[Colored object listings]
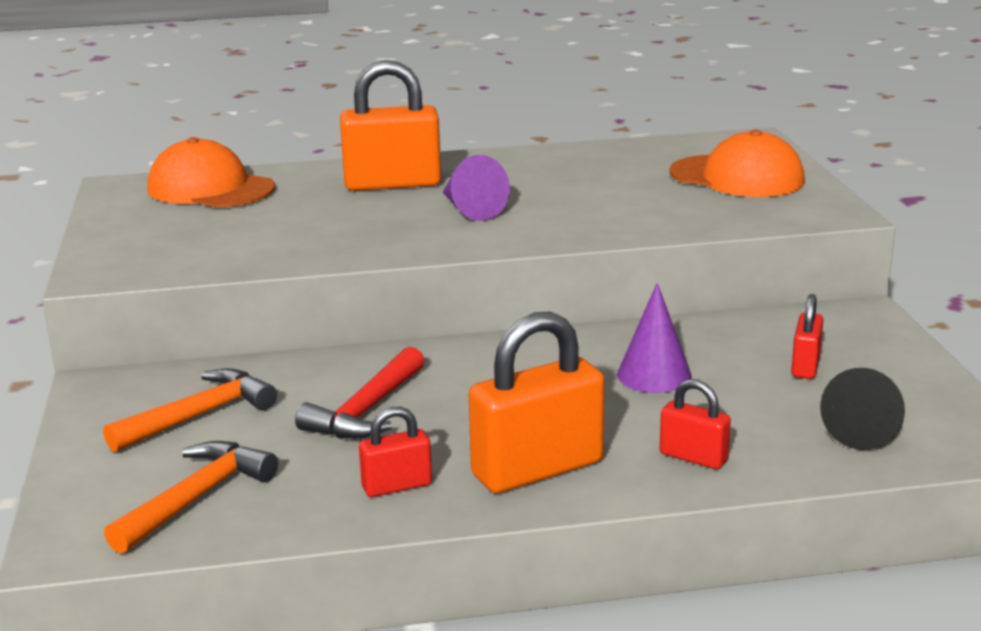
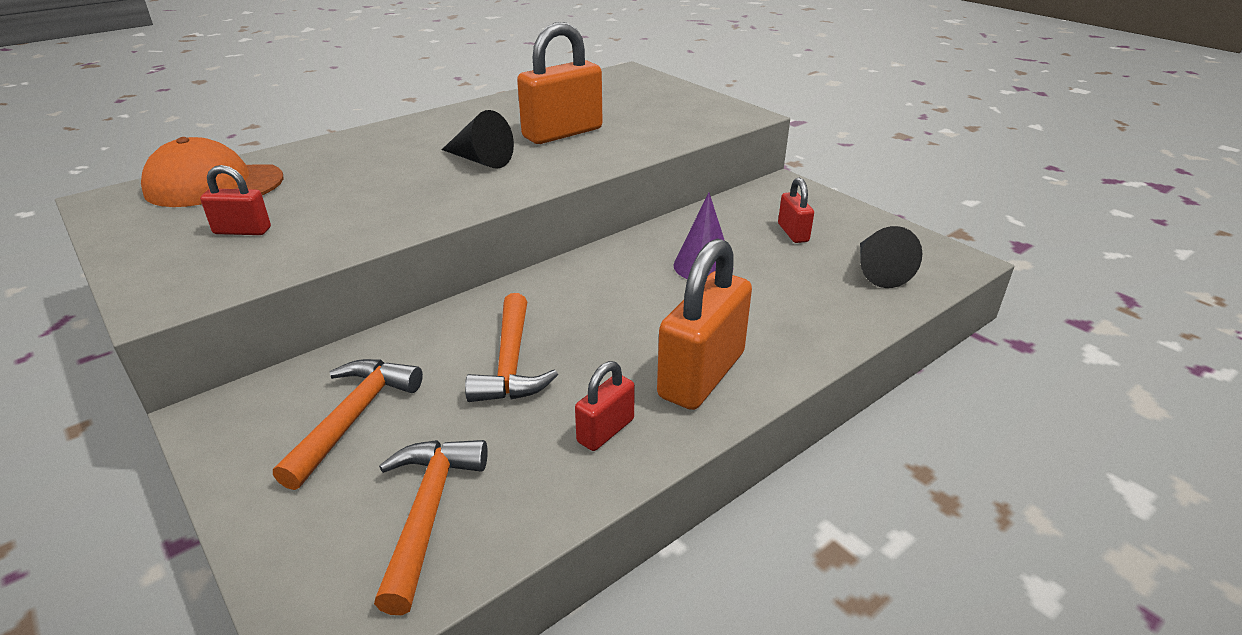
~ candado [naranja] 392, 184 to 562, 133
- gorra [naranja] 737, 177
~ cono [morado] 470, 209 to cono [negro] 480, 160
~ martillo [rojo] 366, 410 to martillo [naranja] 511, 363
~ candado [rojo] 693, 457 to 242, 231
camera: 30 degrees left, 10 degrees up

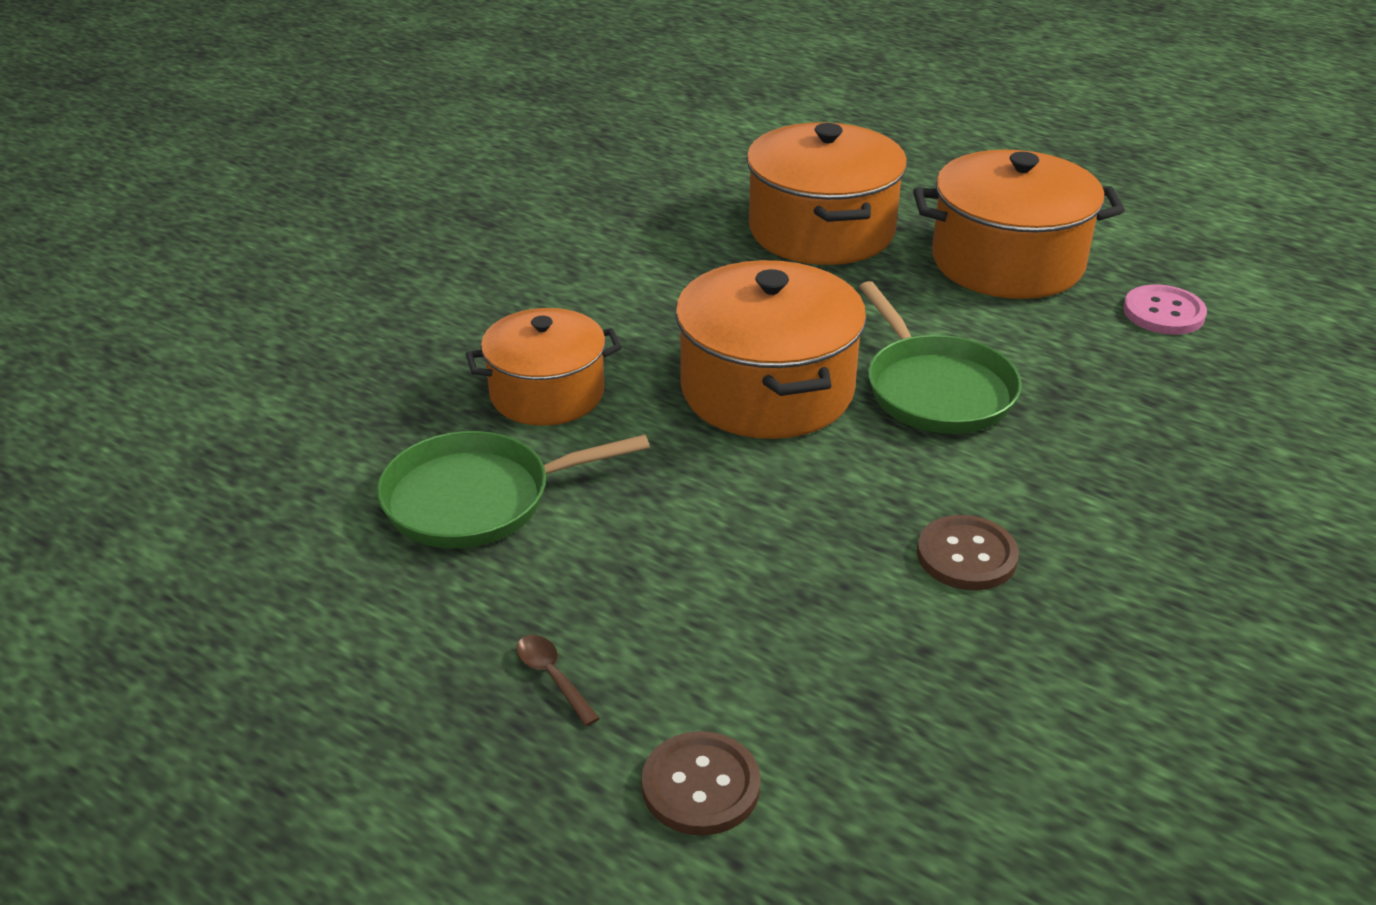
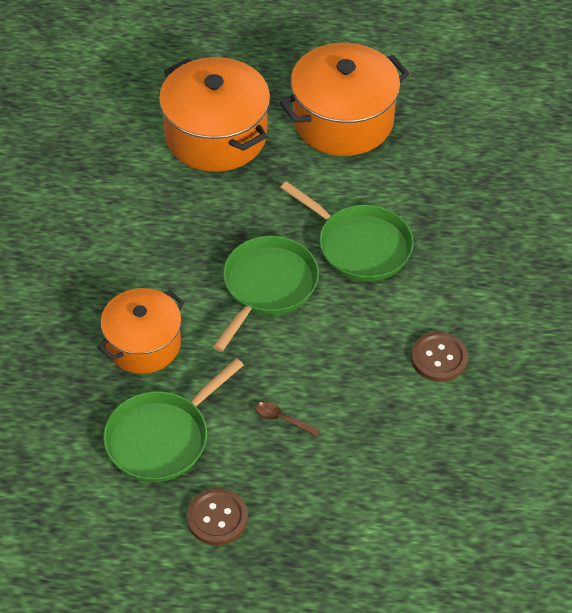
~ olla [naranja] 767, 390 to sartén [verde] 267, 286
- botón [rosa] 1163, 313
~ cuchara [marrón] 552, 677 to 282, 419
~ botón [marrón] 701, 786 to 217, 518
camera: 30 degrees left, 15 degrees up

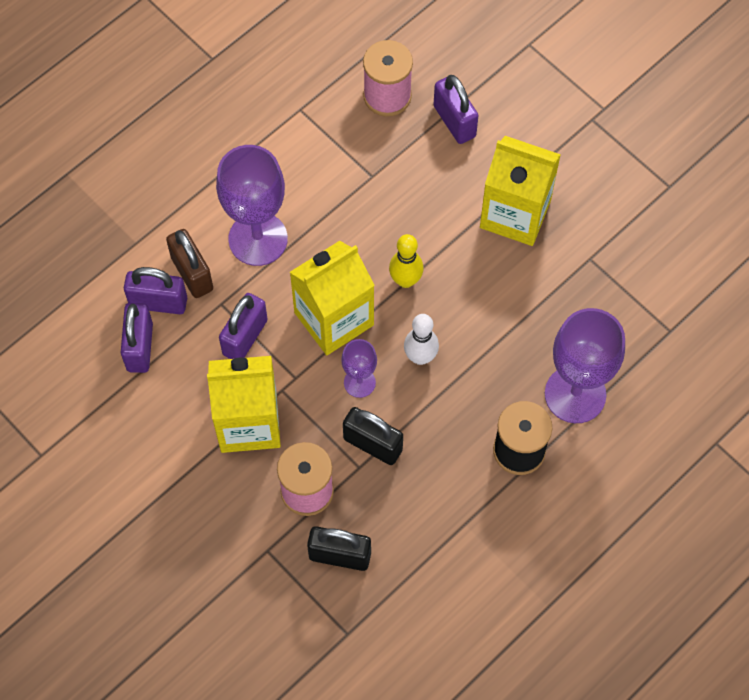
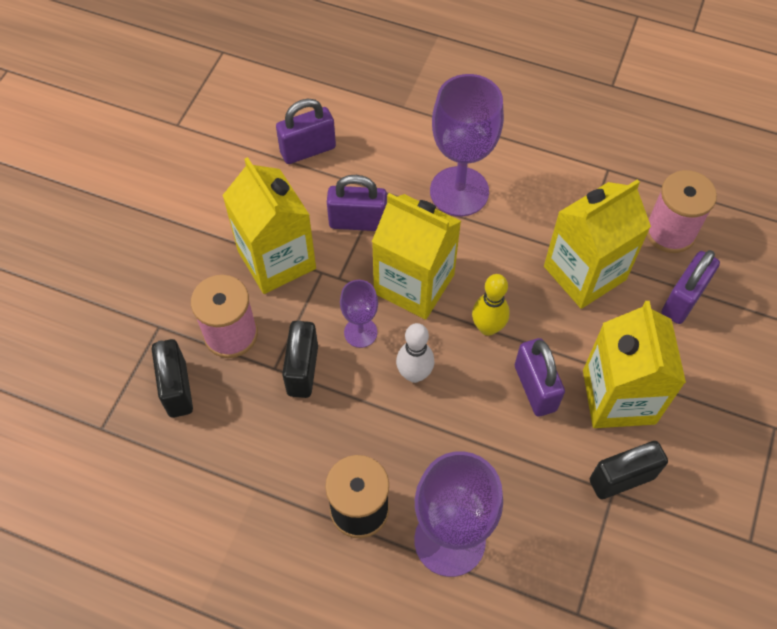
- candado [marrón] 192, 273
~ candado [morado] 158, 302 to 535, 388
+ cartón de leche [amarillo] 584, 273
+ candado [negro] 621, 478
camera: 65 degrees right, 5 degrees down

| INSTRUCTIONS FOR THE TASK |
Omitting the images, transcribe every record exactly.

| YOUR SOLUTION |
~ candado [naranja] 392, 184 to 562, 133
- gorra [naranja] 737, 177
~ cono [morado] 470, 209 to cono [negro] 480, 160
~ martillo [rojo] 366, 410 to martillo [naranja] 511, 363
~ candado [rojo] 693, 457 to 242, 231
camera: 30 degrees left, 10 degrees up

~ olla [naranja] 767, 390 to sartén [verde] 267, 286
- botón [rosa] 1163, 313
~ cuchara [marrón] 552, 677 to 282, 419
~ botón [marrón] 701, 786 to 217, 518
camera: 30 degrees left, 15 degrees up

- candado [marrón] 192, 273
~ candado [morado] 158, 302 to 535, 388
+ cartón de leche [amarillo] 584, 273
+ candado [negro] 621, 478
camera: 65 degrees right, 5 degrees down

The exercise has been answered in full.